Retype the listing below exactly, pictures removed.

*** Opening of Records for this exercise ***

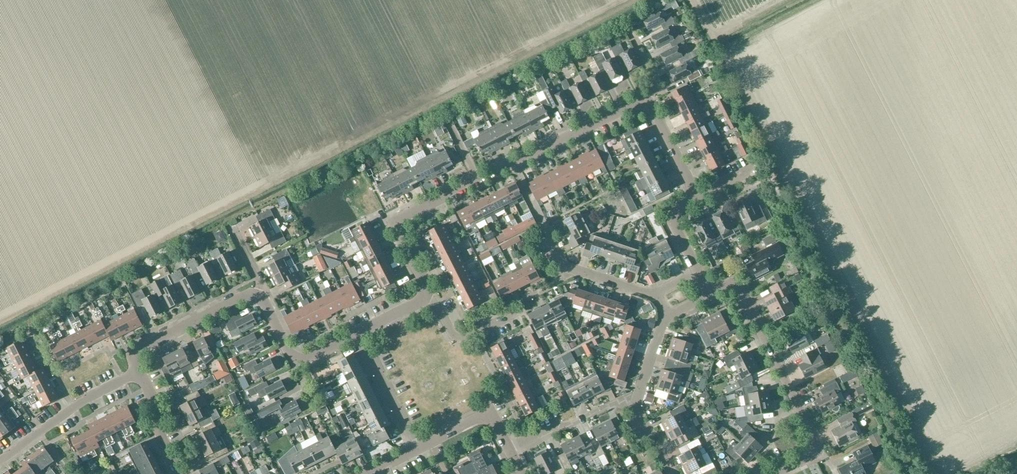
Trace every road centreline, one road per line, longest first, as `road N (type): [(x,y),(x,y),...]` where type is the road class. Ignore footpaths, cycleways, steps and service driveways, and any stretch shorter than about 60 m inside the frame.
road 1 (residential): [(431,296),(395,222),(635,103),(655,113),(692,194)]
road 2 (residential): [(777,473),(809,461),(813,439),(744,295),(728,288),(707,296)]
road 3 (residential): [(669,473),(635,406),(667,315)]
road 4 (residential): [(256,295),(131,354),(139,372)]
road 5 (residential): [(521,473),(499,427),(484,417),(417,451)]
road 6 (residential): [(657,294),(558,265),(544,238)]
road 7 (residential): [(417,451),(358,333)]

*** Close of Records for this exercise ***

Exercise answer:
Trace every road centreline, one road per line, longest first, as `road N (type): [(x,y),(x,y),...]` where type is the road class. Ignore footpaths, cycleways, steps and service driveways, and any stretch shorter than about 60 m inside the frame.
road 1 (residential): [(431,296),(395,222),(635,103),(655,113),(692,194)]
road 2 (residential): [(777,473),(809,461),(813,439),(744,295),(728,288),(707,296)]
road 3 (residential): [(669,473),(635,406),(667,315)]
road 4 (residential): [(256,295),(131,354),(139,372)]
road 5 (residential): [(521,473),(499,427),(484,417),(417,451)]
road 6 (residential): [(657,294),(558,265),(544,238)]
road 7 (residential): [(417,451),(358,333)]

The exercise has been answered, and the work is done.